Report every line in the entries below that contains the word "feet". Copy each such line in full.
- Opening Delimiter -
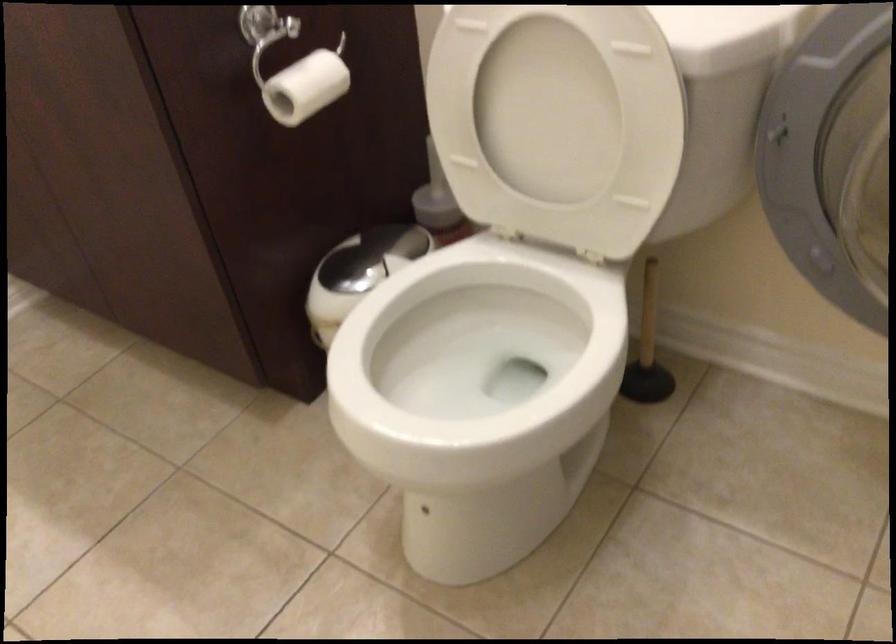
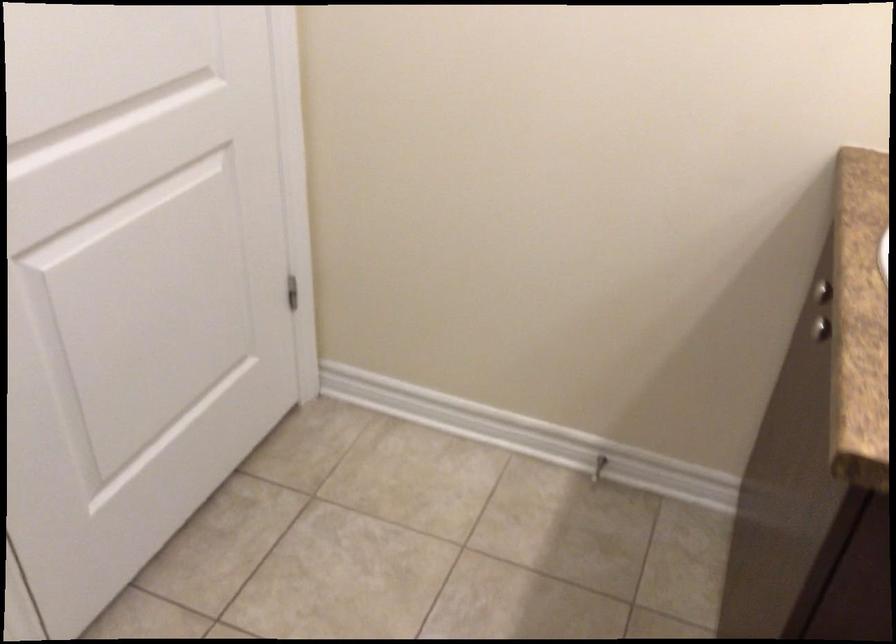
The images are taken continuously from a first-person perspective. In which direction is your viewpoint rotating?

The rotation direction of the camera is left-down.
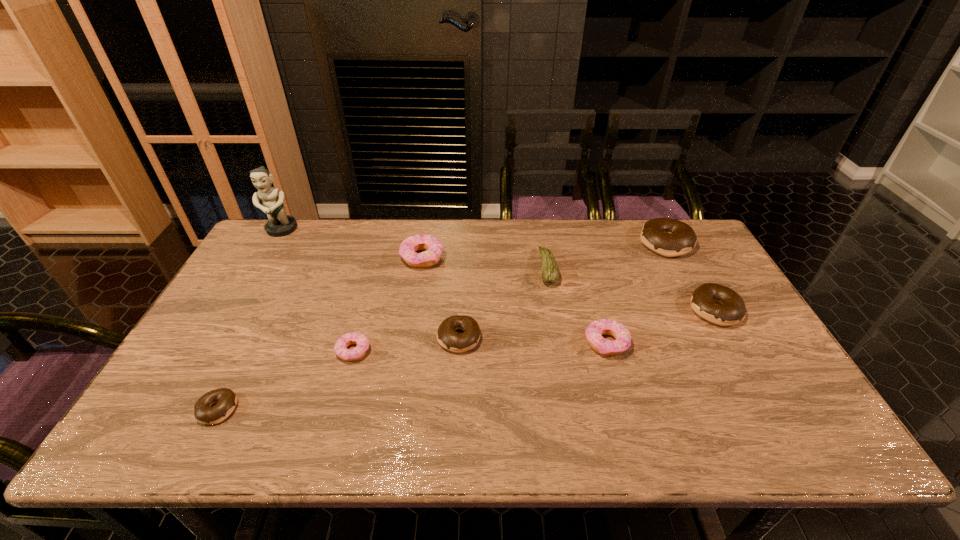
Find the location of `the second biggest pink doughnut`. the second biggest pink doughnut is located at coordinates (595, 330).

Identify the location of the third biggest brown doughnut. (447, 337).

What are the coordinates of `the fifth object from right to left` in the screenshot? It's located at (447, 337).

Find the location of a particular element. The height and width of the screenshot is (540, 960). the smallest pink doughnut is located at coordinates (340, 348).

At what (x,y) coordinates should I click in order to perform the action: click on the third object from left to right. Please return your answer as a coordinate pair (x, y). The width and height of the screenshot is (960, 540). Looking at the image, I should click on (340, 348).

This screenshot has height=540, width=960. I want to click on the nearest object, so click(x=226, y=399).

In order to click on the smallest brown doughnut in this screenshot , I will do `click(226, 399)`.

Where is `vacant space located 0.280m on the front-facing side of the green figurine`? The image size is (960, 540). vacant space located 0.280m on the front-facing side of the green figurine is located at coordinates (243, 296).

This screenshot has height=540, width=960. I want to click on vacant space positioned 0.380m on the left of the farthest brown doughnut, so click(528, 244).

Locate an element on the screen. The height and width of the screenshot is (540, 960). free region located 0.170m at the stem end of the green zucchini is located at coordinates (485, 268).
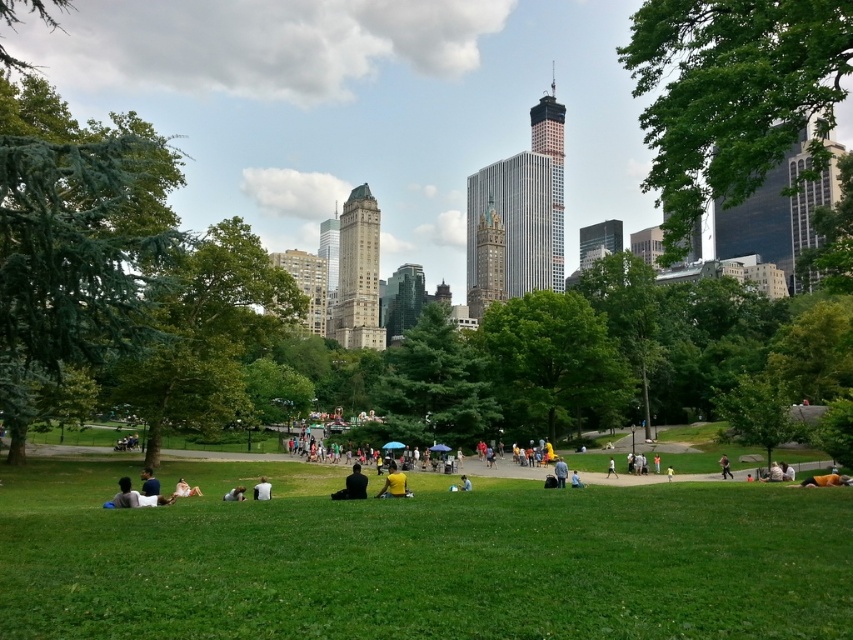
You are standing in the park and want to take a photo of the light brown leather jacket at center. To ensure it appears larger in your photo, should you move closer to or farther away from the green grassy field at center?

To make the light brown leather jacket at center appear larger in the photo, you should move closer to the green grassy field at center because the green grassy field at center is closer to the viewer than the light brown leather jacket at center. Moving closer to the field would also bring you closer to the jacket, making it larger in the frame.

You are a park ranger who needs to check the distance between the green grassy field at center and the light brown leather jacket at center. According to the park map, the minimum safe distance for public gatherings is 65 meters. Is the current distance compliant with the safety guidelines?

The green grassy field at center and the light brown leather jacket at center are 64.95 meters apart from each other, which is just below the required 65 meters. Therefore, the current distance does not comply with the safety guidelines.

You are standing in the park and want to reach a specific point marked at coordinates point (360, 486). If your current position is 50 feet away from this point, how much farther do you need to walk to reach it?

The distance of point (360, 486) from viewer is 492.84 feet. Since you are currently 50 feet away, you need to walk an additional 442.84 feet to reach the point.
- Closing Delimiter -
- Opening Delimiter -
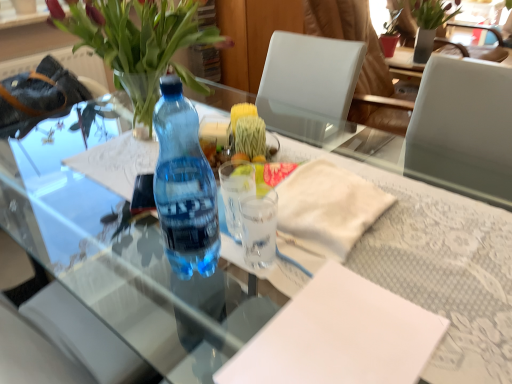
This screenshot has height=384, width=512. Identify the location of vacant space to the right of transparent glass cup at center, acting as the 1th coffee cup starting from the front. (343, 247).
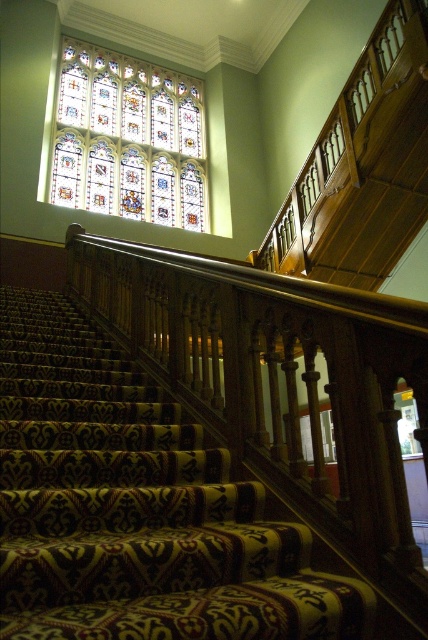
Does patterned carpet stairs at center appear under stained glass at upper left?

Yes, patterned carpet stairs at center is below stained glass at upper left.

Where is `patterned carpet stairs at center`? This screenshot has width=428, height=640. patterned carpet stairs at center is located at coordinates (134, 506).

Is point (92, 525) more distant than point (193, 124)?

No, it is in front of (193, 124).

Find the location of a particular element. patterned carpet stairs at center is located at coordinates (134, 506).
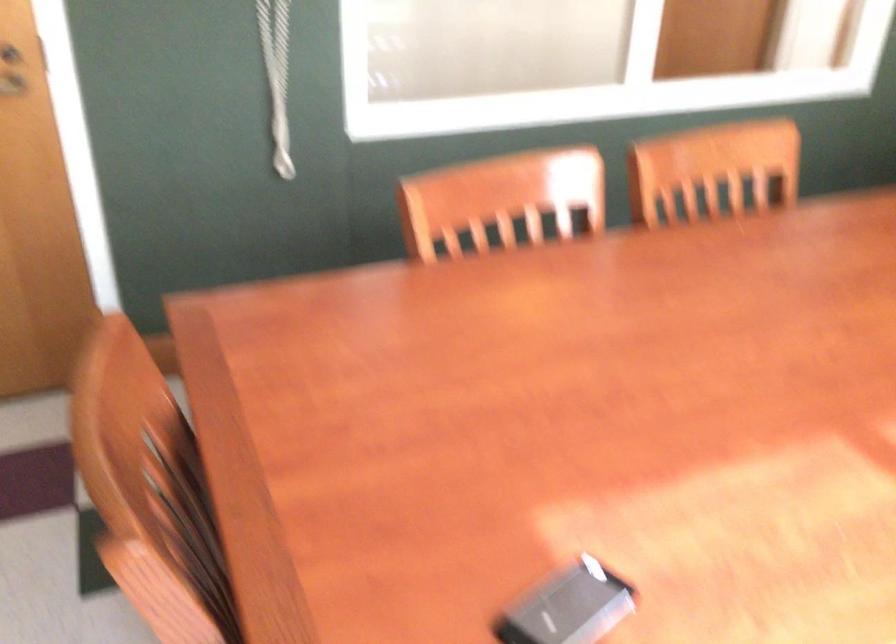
- Closing Delimiter -
▶ **OUTPUT OF THE TASK**:
You are standing in the park and want to reach a specific point marked at coordinates point (360, 486). If your current position is 50 feet away from this point, how much farther do you need to walk to reach it?
The distance of point (360, 486) from viewer is 492.84 feet. Since you are currently 50 feet away, you need to walk an additional 442.84 feet to reach the point.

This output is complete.